** EXERCISE DIRECTIONS **
From the material below, copy exactly the lines beginning with the one that contains "[(93,107),(92,108),(101,115),(104,111),(94,105),(93,107)]" and ending with the one that contains "[(80,199),(84,192),(64,179),(60,185),(80,199)]"; the pictures stay out.

** MATERIAL PROVIDED **
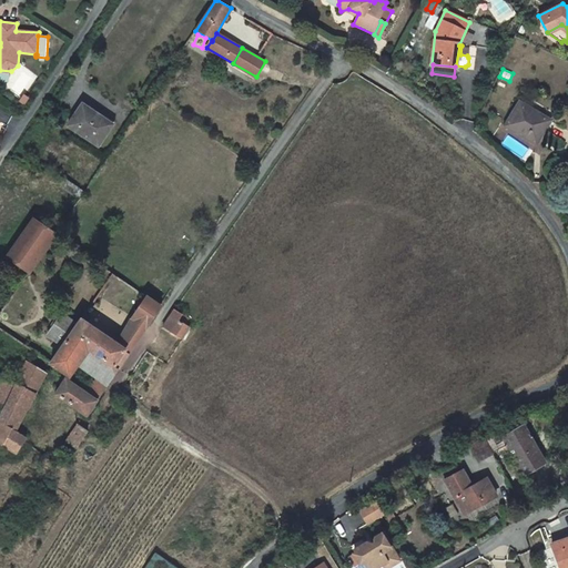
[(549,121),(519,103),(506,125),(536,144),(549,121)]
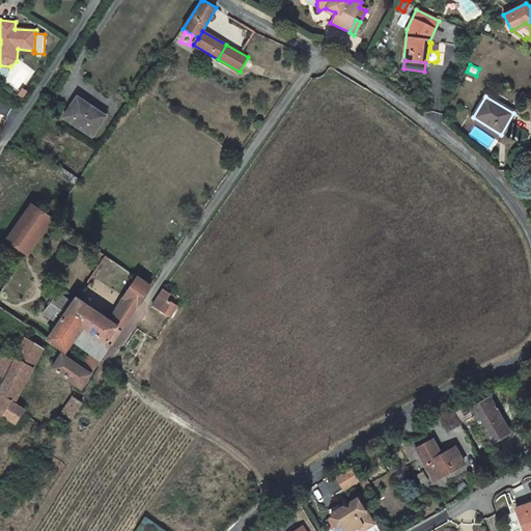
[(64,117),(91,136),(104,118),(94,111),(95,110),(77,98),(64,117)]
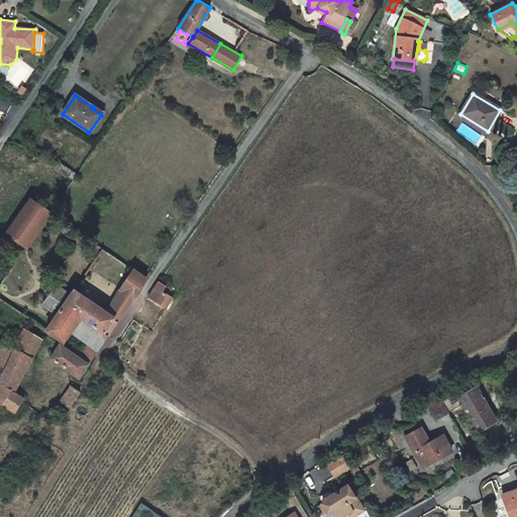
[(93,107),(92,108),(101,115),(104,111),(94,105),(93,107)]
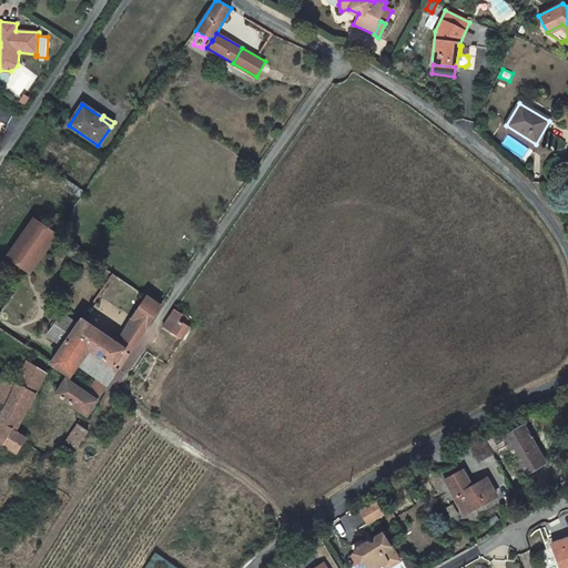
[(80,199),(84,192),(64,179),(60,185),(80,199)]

...

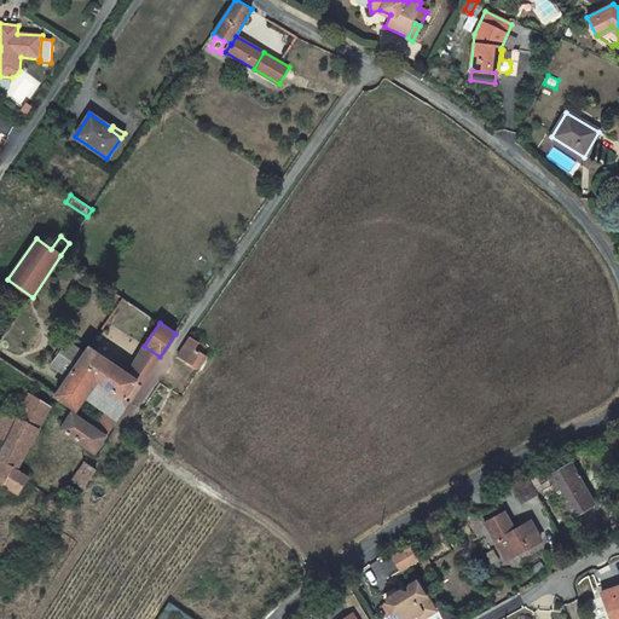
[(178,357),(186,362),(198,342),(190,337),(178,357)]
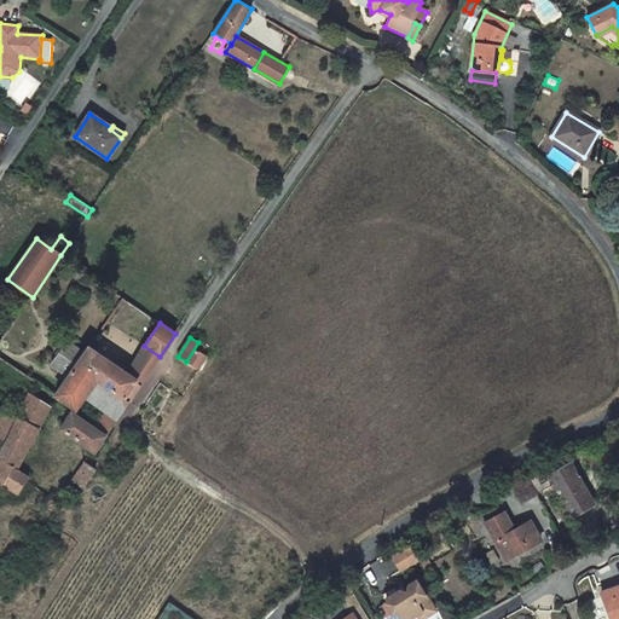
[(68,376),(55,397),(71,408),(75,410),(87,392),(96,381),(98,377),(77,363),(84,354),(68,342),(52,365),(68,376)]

** COMPLETED EXERCISE **
[(93,107),(92,108),(101,115),(104,111),(94,105),(93,107)]
[(80,199),(84,192),(64,179),(60,185),(80,199)]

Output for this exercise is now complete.